• [Goal of the exercise]:
Copy the stretch of the records from the line that contains "Muscat: 22:33 -> none" through the end of the records, word for word, with the pictures omitted.

Stored data:
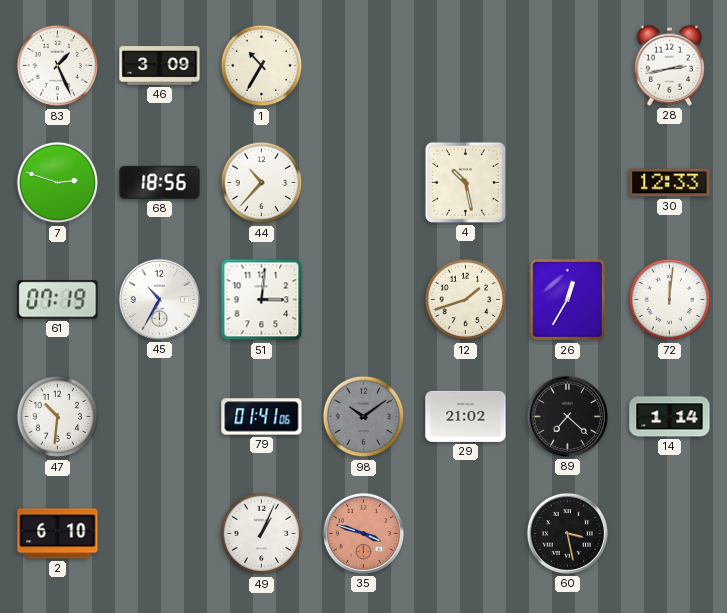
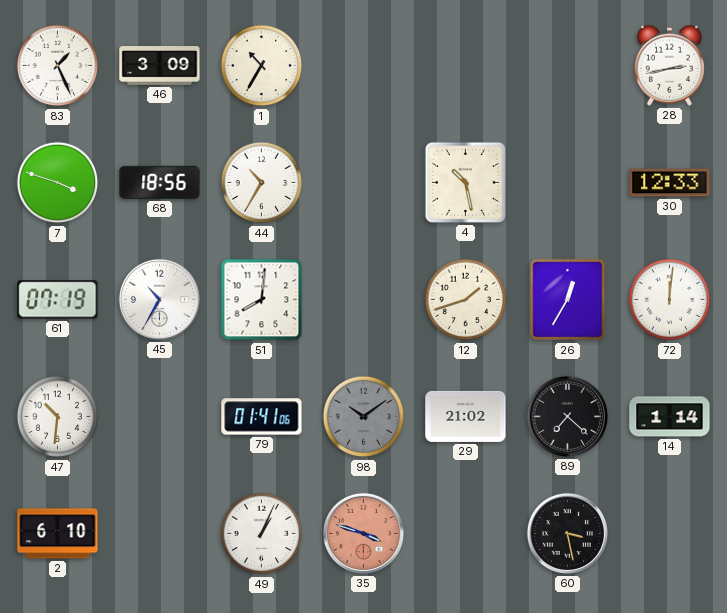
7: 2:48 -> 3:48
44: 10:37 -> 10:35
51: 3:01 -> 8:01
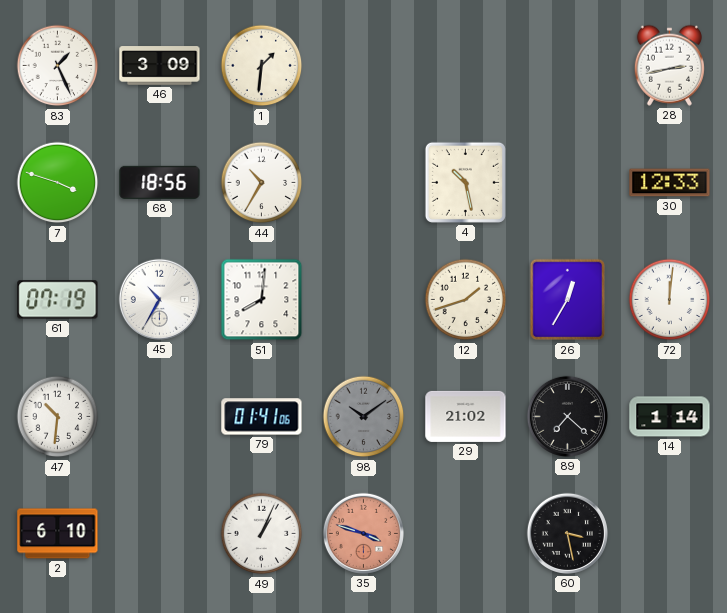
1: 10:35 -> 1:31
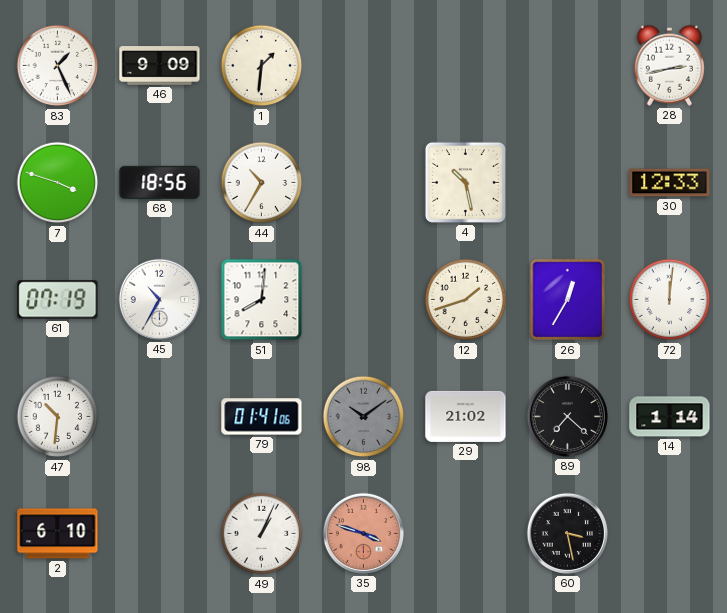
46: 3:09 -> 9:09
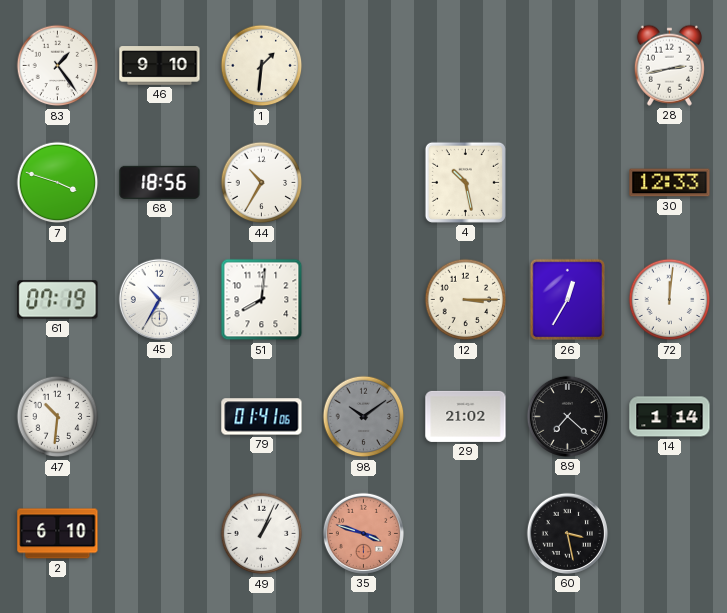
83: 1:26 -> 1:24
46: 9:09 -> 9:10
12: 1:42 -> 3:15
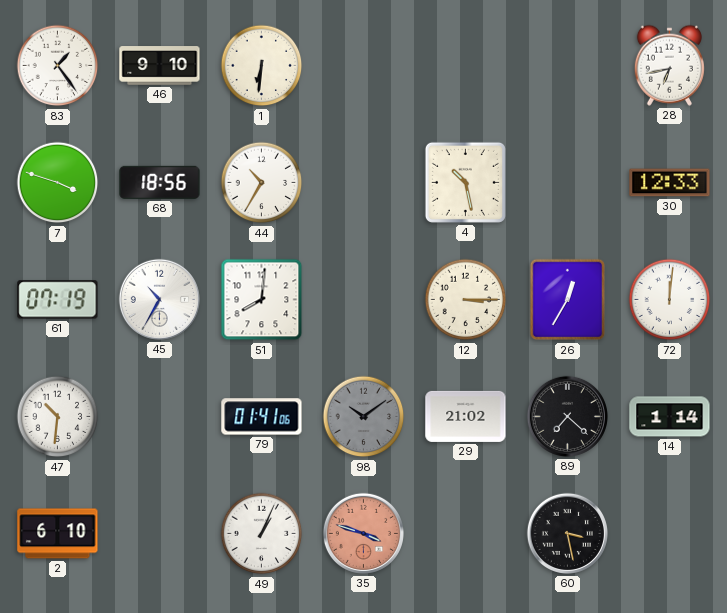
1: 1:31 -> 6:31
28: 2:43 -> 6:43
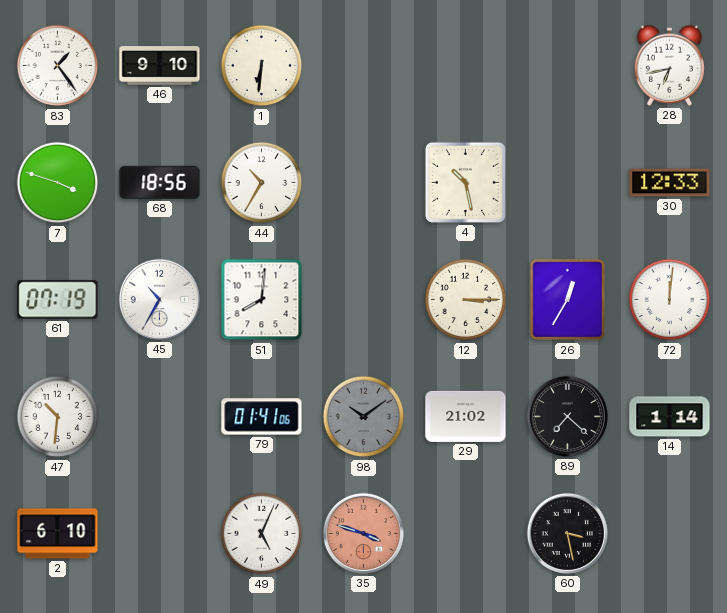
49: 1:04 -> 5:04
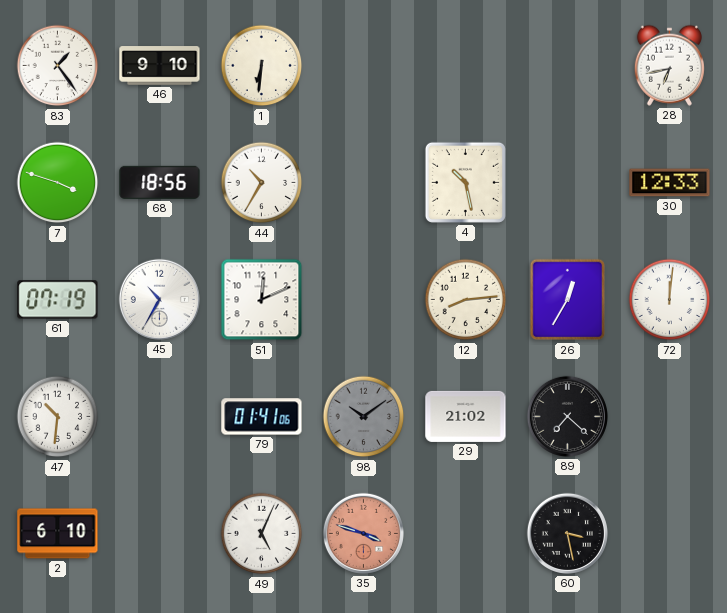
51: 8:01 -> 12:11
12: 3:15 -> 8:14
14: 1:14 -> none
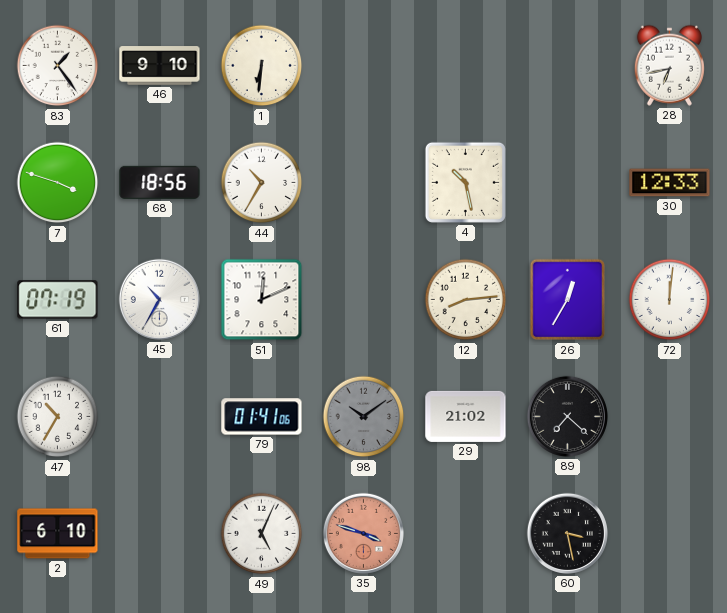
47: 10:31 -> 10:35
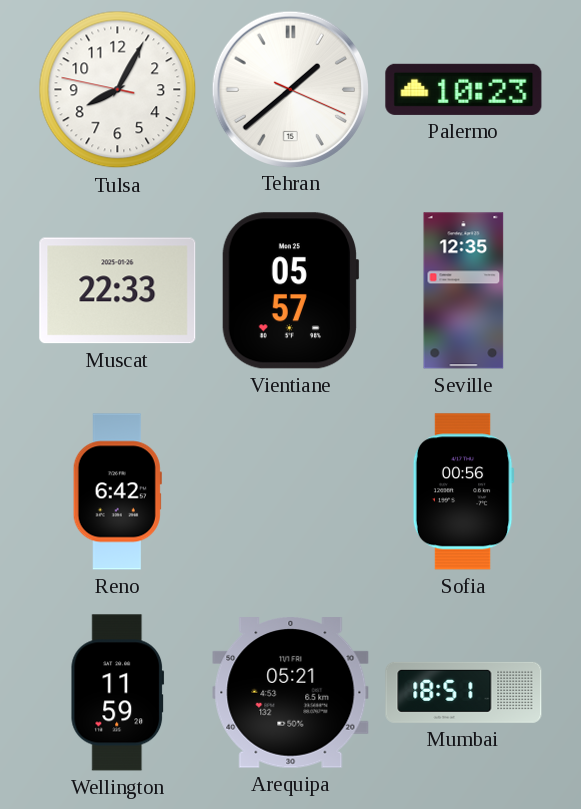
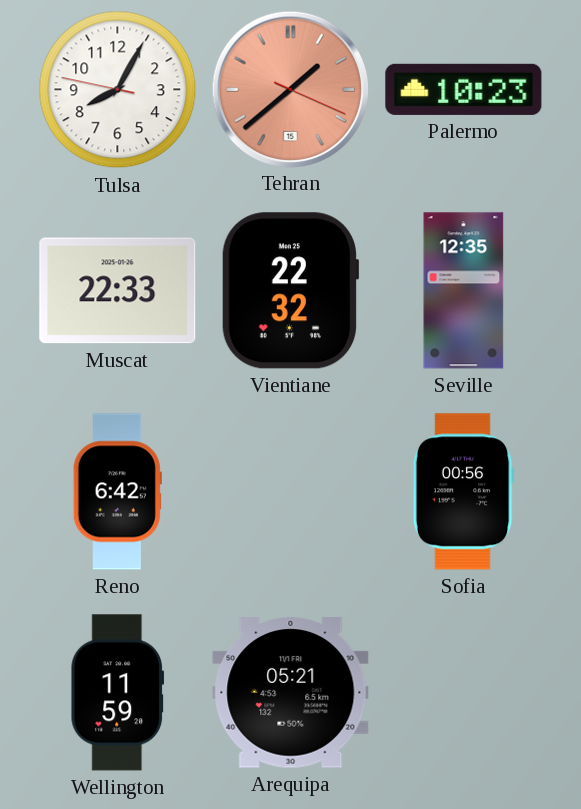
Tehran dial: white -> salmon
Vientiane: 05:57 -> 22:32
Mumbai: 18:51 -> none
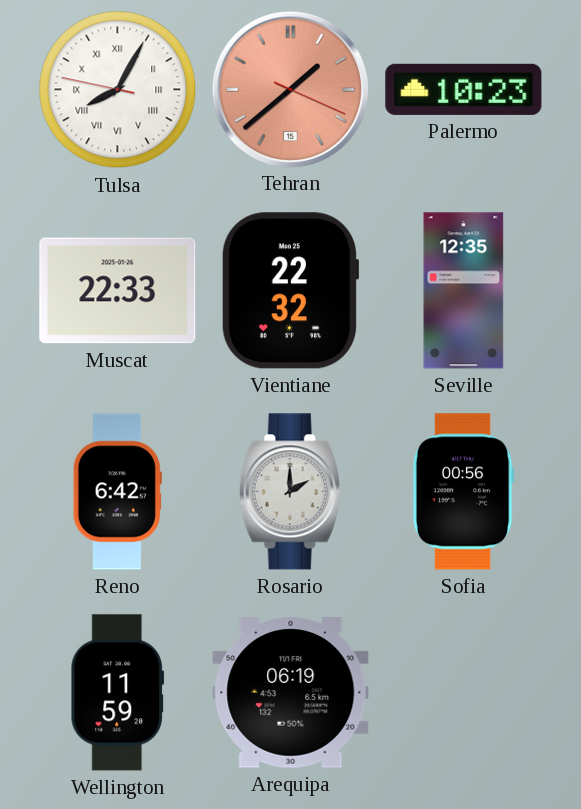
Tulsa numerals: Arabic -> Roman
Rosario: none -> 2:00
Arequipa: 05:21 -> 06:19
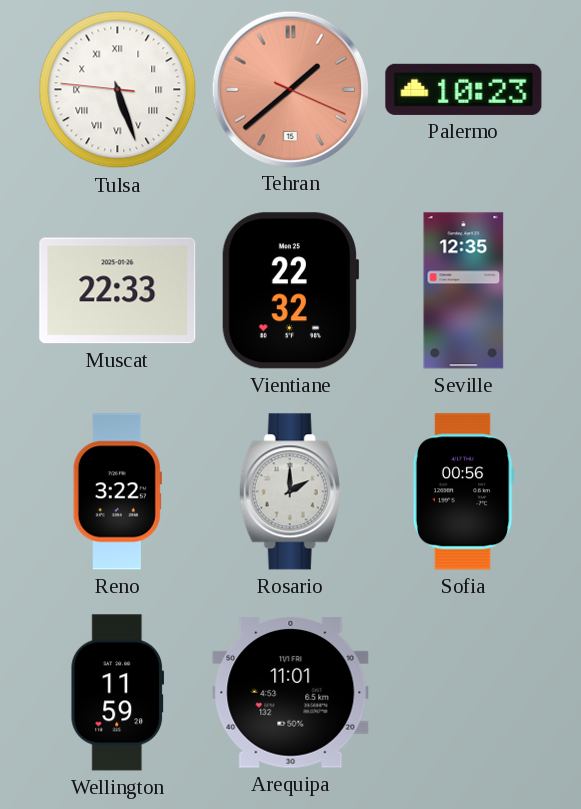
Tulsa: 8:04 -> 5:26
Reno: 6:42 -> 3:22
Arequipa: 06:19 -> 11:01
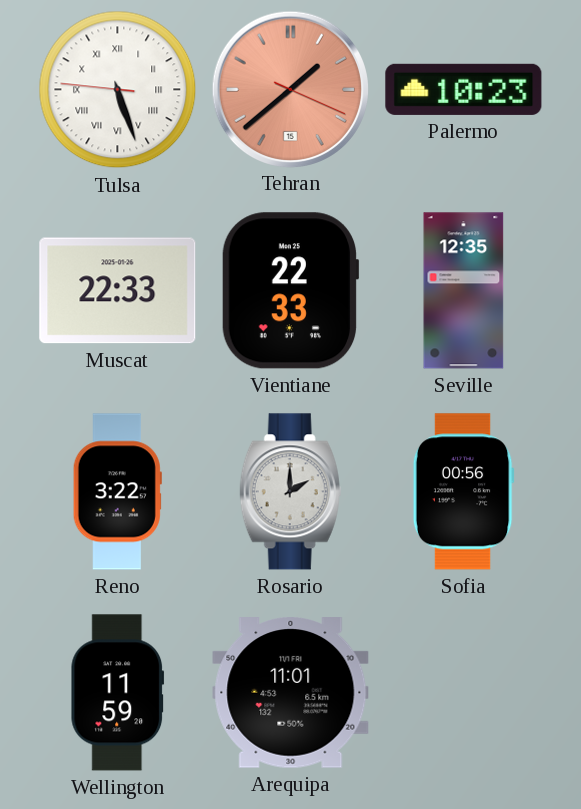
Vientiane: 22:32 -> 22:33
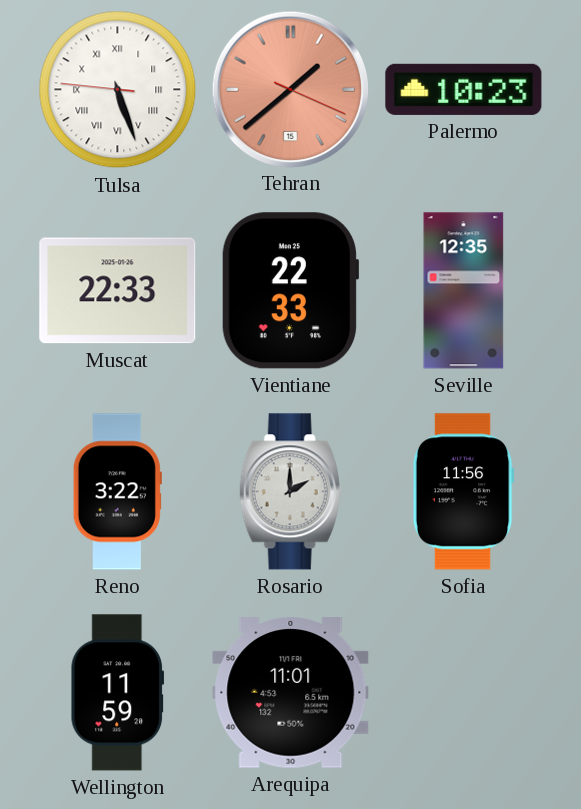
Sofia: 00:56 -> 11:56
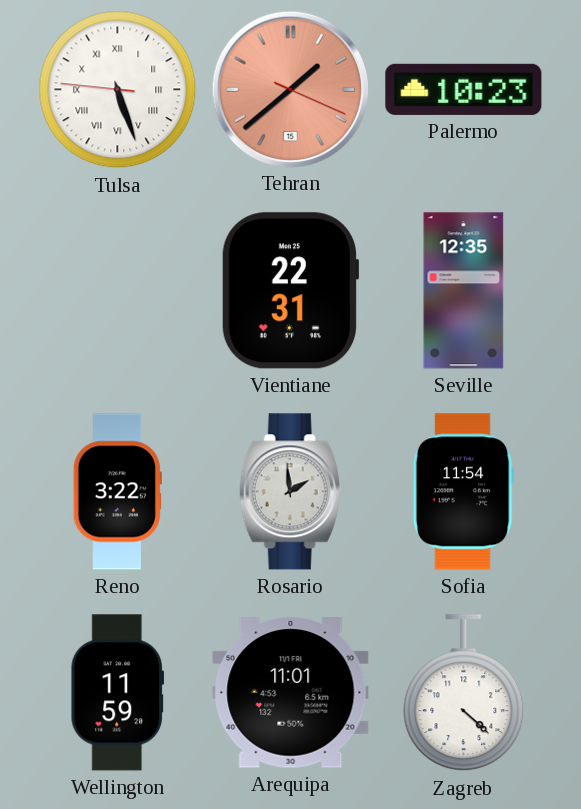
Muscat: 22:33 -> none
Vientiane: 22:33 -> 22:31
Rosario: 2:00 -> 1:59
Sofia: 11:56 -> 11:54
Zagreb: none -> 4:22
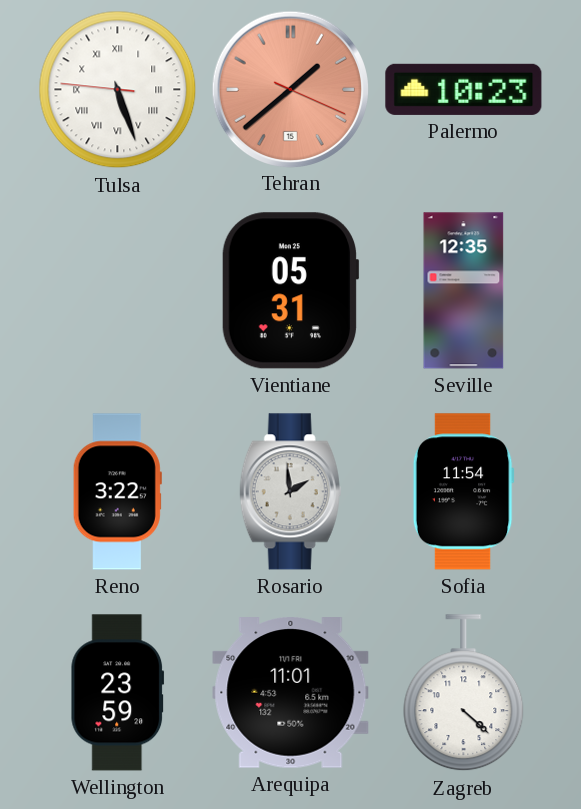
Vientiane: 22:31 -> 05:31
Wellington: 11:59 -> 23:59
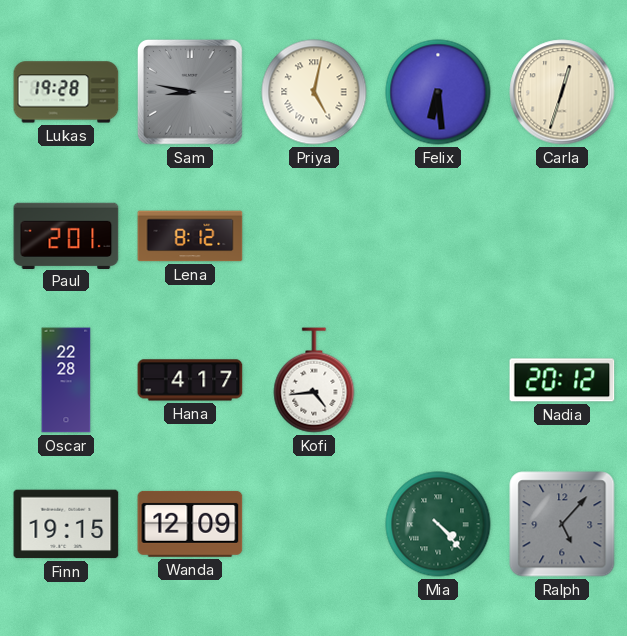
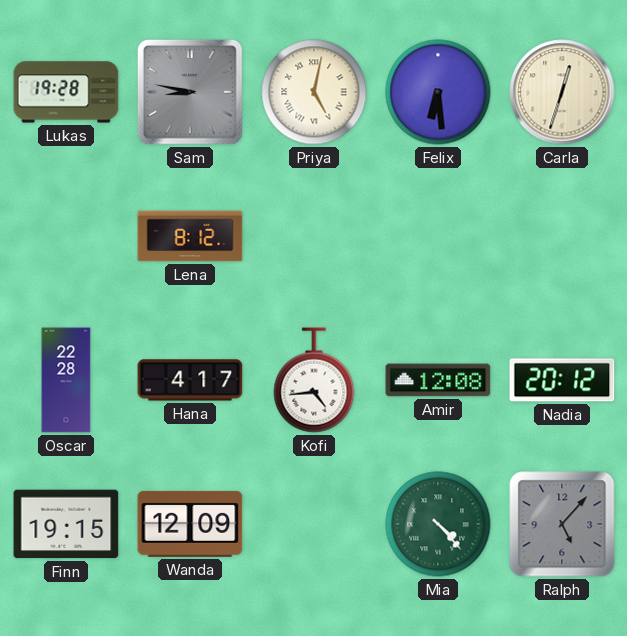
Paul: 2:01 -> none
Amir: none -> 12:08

• [Output below]:
Muscat: 22:33 -> none
Vientiane: 22:33 -> 22:31
Rosario: 2:00 -> 1:59
Sofia: 11:56 -> 11:54
Zagreb: none -> 4:22
Vientiane: 22:31 -> 05:31
Wellington: 11:59 -> 23:59
Paul: 2:01 -> none
Amir: none -> 12:08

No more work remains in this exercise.